* BEGIN *

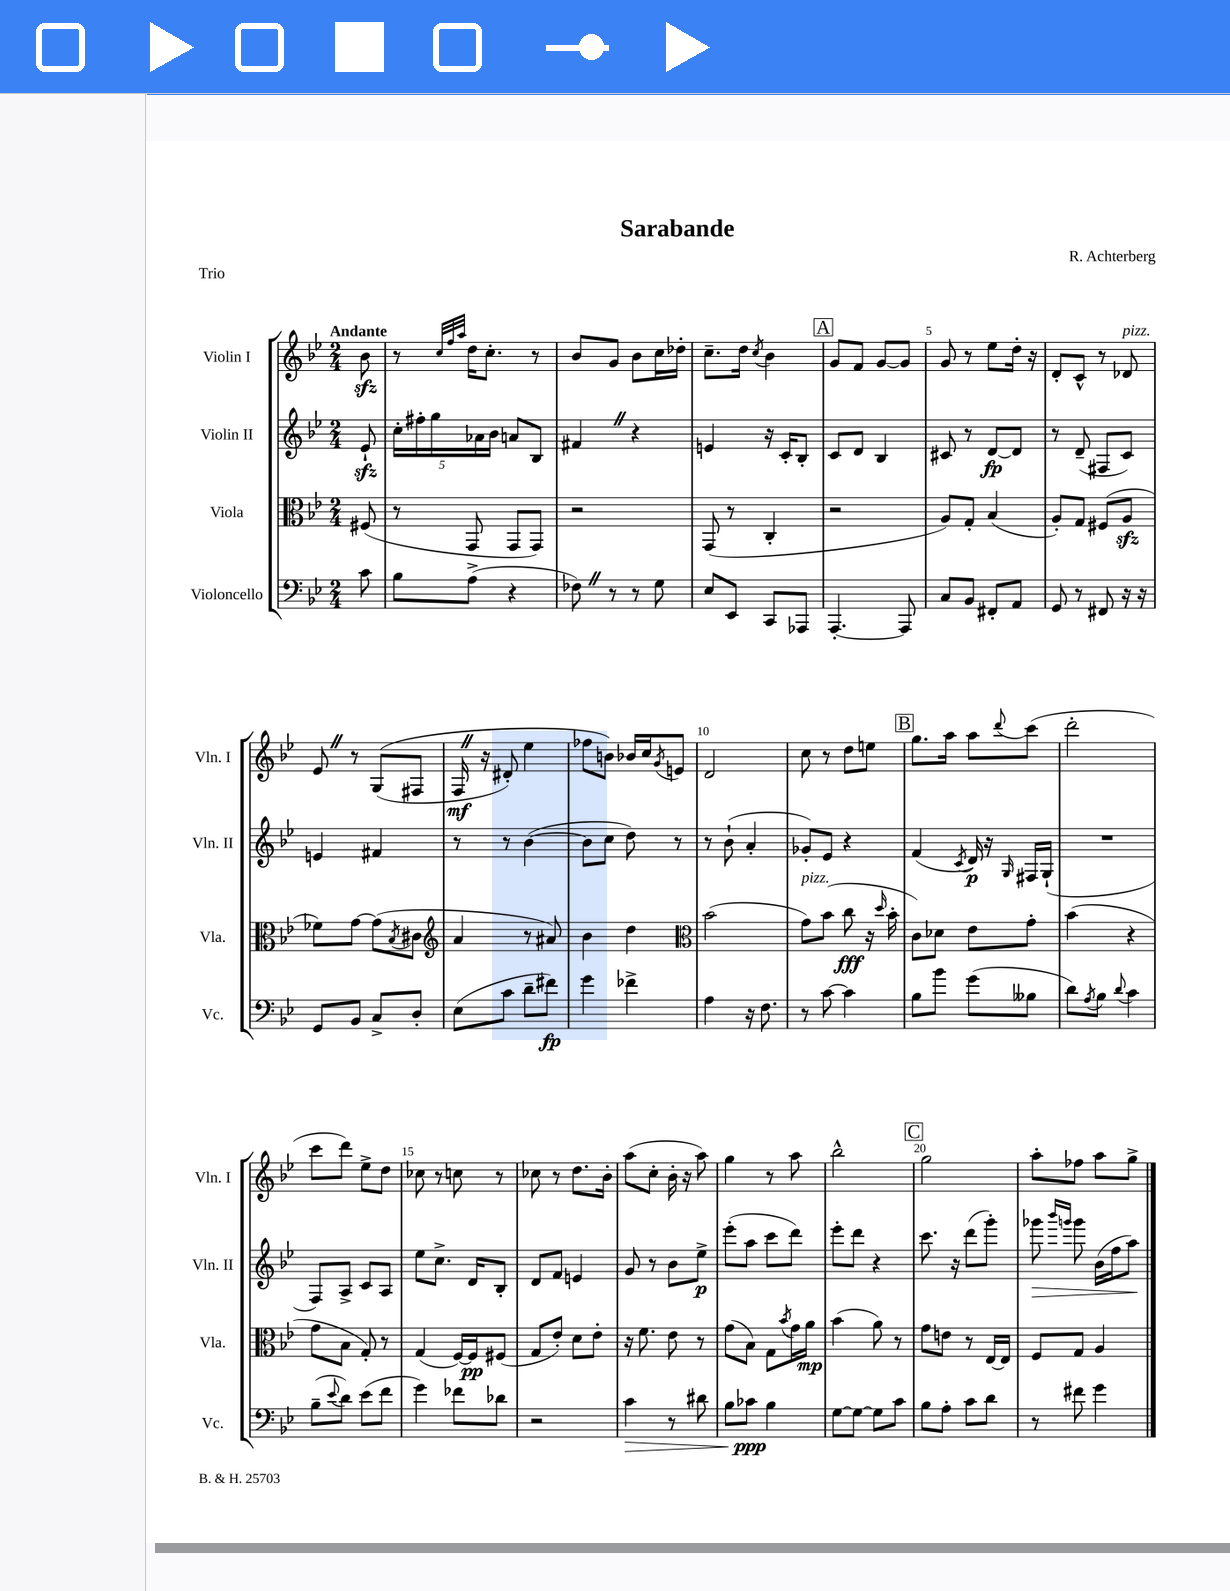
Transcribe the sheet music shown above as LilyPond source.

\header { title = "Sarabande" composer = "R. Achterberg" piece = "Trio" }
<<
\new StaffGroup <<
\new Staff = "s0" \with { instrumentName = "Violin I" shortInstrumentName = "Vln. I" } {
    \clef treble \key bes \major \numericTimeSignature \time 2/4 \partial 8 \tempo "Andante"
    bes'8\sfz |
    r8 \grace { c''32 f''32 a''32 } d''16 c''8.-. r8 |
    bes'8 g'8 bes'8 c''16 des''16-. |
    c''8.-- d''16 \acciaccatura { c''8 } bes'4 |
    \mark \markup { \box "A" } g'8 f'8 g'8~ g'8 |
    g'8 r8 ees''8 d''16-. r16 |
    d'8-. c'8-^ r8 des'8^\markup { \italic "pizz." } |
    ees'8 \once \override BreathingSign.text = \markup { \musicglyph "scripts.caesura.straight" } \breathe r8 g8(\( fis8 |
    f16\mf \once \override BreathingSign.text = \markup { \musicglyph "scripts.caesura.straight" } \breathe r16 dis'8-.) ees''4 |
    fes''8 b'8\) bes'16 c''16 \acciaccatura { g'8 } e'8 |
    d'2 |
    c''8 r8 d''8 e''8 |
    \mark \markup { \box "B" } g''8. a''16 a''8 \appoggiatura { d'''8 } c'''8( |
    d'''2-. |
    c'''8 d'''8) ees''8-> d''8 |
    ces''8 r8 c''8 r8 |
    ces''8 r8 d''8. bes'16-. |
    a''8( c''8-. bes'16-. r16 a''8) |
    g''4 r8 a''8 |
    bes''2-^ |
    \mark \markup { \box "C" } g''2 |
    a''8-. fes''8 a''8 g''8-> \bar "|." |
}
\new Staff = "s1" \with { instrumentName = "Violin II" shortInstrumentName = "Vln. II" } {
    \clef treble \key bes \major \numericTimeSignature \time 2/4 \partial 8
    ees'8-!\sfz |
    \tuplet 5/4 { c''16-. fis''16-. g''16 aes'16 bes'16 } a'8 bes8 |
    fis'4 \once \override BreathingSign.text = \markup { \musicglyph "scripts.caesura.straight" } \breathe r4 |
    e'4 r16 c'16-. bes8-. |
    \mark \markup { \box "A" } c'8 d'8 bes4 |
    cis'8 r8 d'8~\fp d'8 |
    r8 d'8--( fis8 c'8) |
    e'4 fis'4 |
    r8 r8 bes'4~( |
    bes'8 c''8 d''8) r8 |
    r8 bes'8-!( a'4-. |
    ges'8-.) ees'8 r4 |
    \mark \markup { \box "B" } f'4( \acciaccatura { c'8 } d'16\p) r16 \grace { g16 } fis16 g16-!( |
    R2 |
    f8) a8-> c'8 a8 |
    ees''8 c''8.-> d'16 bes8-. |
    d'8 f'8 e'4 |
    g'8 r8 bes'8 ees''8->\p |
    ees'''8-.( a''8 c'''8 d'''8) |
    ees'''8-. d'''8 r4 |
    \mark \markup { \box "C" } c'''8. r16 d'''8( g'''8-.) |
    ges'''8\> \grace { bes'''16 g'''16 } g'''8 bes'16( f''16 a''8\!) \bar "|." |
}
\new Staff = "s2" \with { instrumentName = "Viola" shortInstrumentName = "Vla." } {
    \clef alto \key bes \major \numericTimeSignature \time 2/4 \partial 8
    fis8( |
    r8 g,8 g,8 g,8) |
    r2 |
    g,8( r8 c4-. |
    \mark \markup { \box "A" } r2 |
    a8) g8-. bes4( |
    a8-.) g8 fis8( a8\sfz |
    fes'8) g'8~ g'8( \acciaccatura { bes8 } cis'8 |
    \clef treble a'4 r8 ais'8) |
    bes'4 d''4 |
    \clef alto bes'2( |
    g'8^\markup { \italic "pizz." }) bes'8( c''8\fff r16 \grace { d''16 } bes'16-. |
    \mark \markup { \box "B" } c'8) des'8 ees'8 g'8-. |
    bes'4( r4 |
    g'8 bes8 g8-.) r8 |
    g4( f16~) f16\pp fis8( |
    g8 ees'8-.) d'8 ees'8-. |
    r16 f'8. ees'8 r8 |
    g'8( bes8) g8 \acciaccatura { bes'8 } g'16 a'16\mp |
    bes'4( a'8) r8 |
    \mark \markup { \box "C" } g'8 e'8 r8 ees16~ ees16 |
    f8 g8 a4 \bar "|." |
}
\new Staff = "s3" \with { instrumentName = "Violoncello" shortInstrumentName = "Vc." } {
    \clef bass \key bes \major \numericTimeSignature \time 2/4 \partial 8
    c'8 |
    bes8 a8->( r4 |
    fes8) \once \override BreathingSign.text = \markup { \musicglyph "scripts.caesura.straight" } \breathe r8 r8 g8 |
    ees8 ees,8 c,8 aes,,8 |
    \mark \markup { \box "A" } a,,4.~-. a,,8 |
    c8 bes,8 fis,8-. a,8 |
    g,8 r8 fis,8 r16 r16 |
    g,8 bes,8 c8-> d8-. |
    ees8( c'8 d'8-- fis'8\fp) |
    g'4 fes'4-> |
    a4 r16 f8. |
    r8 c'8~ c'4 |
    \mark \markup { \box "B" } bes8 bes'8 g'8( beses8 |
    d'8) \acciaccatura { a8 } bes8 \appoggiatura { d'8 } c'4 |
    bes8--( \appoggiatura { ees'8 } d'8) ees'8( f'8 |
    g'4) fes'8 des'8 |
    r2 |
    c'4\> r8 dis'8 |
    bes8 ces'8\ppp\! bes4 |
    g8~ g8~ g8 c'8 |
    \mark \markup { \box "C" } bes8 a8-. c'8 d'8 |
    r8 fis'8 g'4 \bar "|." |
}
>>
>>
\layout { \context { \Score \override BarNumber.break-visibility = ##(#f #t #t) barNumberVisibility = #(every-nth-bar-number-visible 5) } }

* END *
* BEGIN *

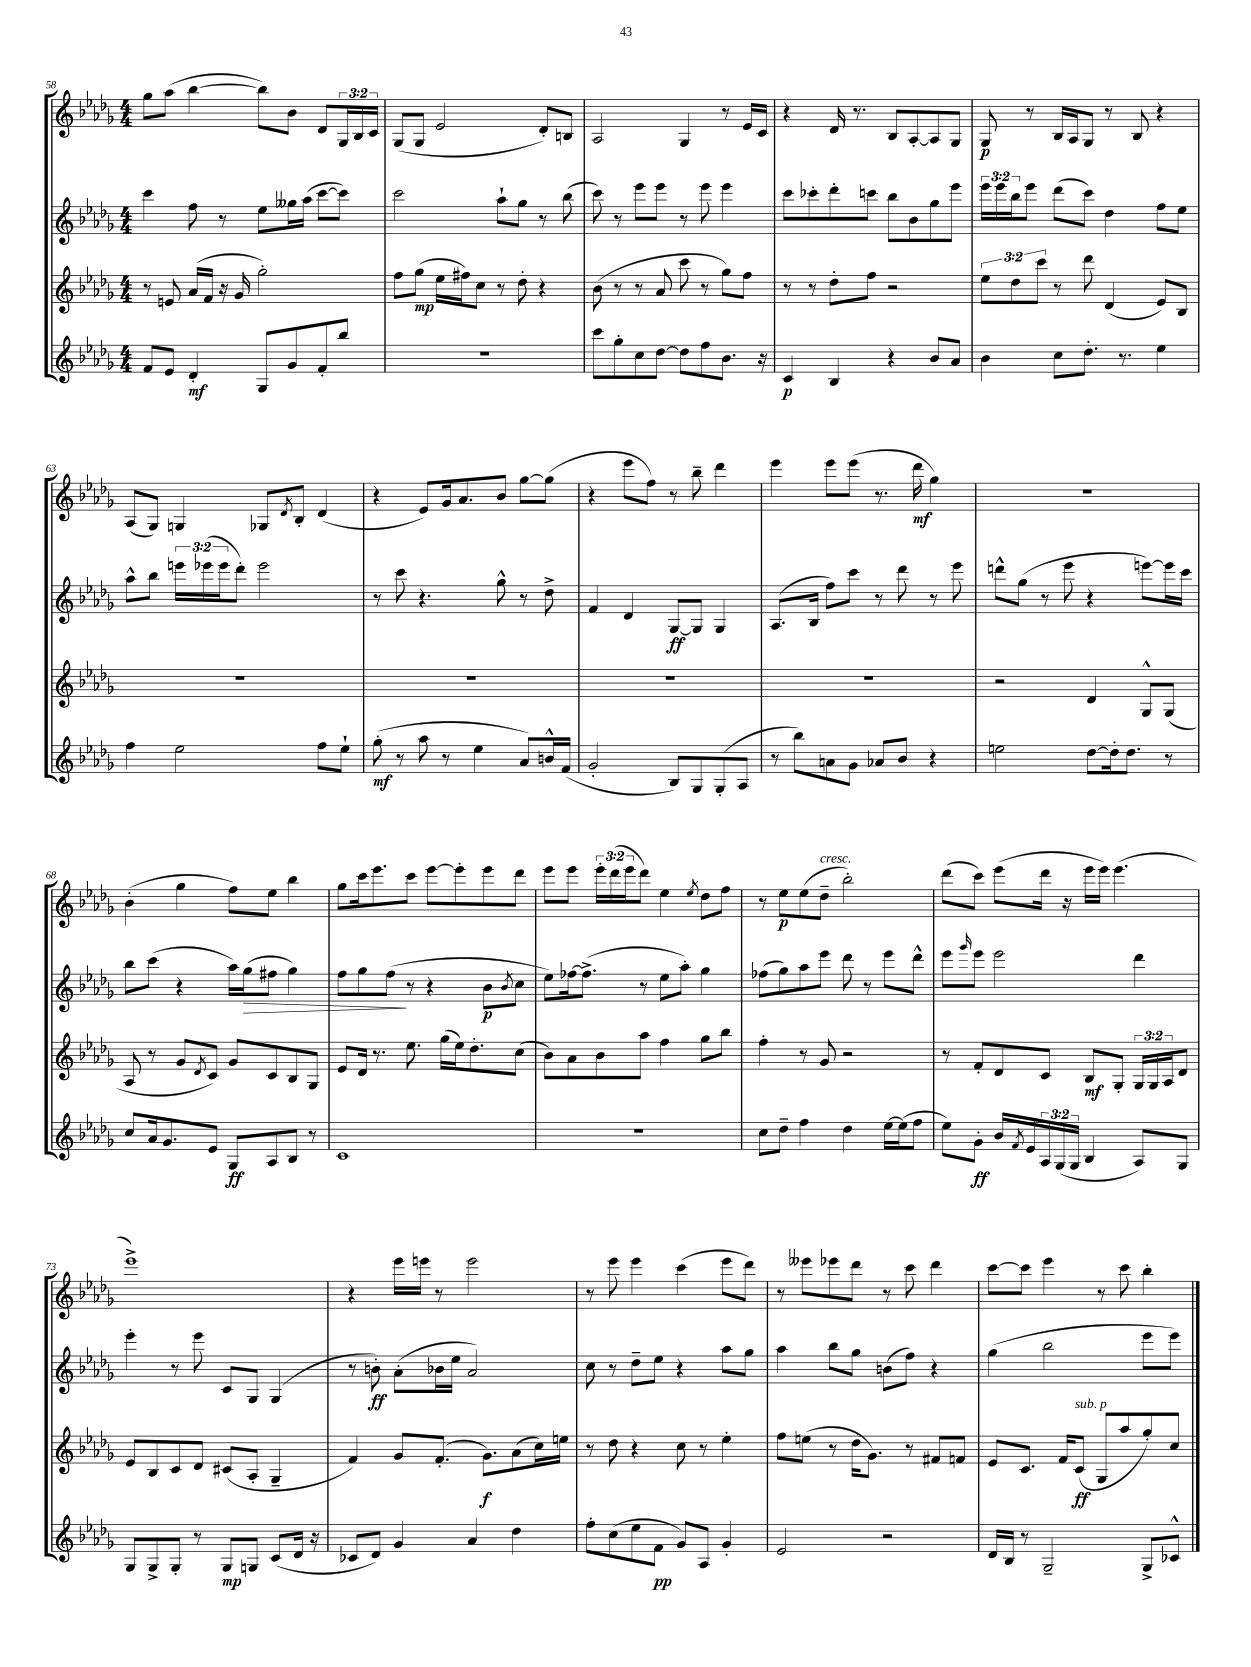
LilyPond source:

* END *

### Aim
Copy out the lines of the first block starting at the one containing "Transcribe the sheet" and ending at the one containing "bes'8\sfz |", both included, character for character.

### Reply
Transcribe the sheet music shown above as LilyPond source.

\header { title = "Sarabande" composer = "R. Achterberg" piece = "Trio" }
<<
\new StaffGroup <<
\new Staff = "s0" \with { instrumentName = "Violin I" shortInstrumentName = "Vln. I" } {
    \clef treble \key bes \major \numericTimeSignature \time 2/4 \partial 8 \tempo "Andante"
    bes'8\sfz |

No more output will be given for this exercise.